[Data pulled from a collection]
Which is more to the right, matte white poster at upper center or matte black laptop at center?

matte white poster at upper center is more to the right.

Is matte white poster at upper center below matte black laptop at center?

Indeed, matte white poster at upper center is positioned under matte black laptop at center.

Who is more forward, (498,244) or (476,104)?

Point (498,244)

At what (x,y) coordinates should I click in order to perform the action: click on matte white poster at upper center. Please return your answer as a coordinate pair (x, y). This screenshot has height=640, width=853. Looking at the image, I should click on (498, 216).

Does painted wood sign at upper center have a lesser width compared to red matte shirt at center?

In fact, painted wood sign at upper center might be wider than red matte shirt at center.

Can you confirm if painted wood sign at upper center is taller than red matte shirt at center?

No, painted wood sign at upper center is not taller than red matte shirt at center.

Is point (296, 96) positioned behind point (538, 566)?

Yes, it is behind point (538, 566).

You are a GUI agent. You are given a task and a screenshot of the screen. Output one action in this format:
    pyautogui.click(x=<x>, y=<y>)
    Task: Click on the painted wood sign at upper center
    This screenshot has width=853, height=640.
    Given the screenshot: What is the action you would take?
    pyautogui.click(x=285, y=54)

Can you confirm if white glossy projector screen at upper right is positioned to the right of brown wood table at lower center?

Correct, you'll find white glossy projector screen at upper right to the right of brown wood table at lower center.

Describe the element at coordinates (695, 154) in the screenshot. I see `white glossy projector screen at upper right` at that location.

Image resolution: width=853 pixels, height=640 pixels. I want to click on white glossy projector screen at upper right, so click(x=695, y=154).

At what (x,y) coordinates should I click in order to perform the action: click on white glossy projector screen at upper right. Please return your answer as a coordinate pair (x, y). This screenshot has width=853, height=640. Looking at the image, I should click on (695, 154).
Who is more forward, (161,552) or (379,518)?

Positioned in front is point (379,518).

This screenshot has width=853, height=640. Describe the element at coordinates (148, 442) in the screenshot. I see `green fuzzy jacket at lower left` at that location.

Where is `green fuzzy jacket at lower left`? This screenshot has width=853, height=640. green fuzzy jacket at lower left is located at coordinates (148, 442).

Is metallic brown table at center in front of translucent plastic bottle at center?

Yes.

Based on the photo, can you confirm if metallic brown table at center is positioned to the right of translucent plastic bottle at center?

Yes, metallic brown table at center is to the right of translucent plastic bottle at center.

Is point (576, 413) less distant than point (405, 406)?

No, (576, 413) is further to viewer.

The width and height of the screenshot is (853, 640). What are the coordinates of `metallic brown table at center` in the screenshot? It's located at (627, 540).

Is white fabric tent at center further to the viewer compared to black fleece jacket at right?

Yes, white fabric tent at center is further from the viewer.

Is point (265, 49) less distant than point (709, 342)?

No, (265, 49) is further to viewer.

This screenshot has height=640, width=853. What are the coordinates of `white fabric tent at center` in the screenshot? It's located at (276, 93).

» ASSIGNMENT
Reproduce the listing above with "green fuzzy jacket" swapped out for "green wool jacket" wherever it appears. Leave every other word unchanged.

» RESPONSE TO THE EXERCISE
Which is more to the right, matte white poster at upper center or matte black laptop at center?

matte white poster at upper center is more to the right.

Is matte white poster at upper center below matte black laptop at center?

Indeed, matte white poster at upper center is positioned under matte black laptop at center.

Who is more forward, (498,244) or (476,104)?

Point (498,244)

At what (x,y) coordinates should I click in order to perform the action: click on matte white poster at upper center. Please return your answer as a coordinate pair (x, y). This screenshot has height=640, width=853. Looking at the image, I should click on (498, 216).

Does painted wood sign at upper center have a lesser width compared to red matte shirt at center?

In fact, painted wood sign at upper center might be wider than red matte shirt at center.

Can you confirm if painted wood sign at upper center is taller than red matte shirt at center?

No, painted wood sign at upper center is not taller than red matte shirt at center.

Is point (296, 96) positioned behind point (538, 566)?

Yes, it is behind point (538, 566).

You are a GUI agent. You are given a task and a screenshot of the screen. Output one action in this format:
    pyautogui.click(x=<x>, y=<y>)
    Task: Click on the painted wood sign at upper center
    This screenshot has width=853, height=640.
    Given the screenshot: What is the action you would take?
    pyautogui.click(x=285, y=54)

Can you confirm if white glossy projector screen at upper right is positioned to the right of brown wood table at lower center?

Correct, you'll find white glossy projector screen at upper right to the right of brown wood table at lower center.

Describe the element at coordinates (695, 154) in the screenshot. I see `white glossy projector screen at upper right` at that location.

Image resolution: width=853 pixels, height=640 pixels. I want to click on white glossy projector screen at upper right, so click(x=695, y=154).

At what (x,y) coordinates should I click in order to perform the action: click on white glossy projector screen at upper right. Please return your answer as a coordinate pair (x, y). This screenshot has width=853, height=640. Looking at the image, I should click on (695, 154).
Who is more forward, (161,552) or (379,518)?

Positioned in front is point (379,518).

This screenshot has width=853, height=640. Describe the element at coordinates (148, 442) in the screenshot. I see `green wool jacket at lower left` at that location.

Where is `green wool jacket at lower left`? This screenshot has width=853, height=640. green wool jacket at lower left is located at coordinates (148, 442).

Is metallic brown table at center in front of translucent plastic bottle at center?

Yes.

Based on the photo, can you confirm if metallic brown table at center is positioned to the right of translucent plastic bottle at center?

Yes, metallic brown table at center is to the right of translucent plastic bottle at center.

Is point (576, 413) less distant than point (405, 406)?

No, (576, 413) is further to viewer.

The width and height of the screenshot is (853, 640). What are the coordinates of `metallic brown table at center` in the screenshot? It's located at (627, 540).

Is white fabric tent at center further to the viewer compared to black fleece jacket at right?

Yes, white fabric tent at center is further from the viewer.

Is point (265, 49) less distant than point (709, 342)?

No, (265, 49) is further to viewer.

This screenshot has height=640, width=853. What are the coordinates of `white fabric tent at center` in the screenshot? It's located at (276, 93).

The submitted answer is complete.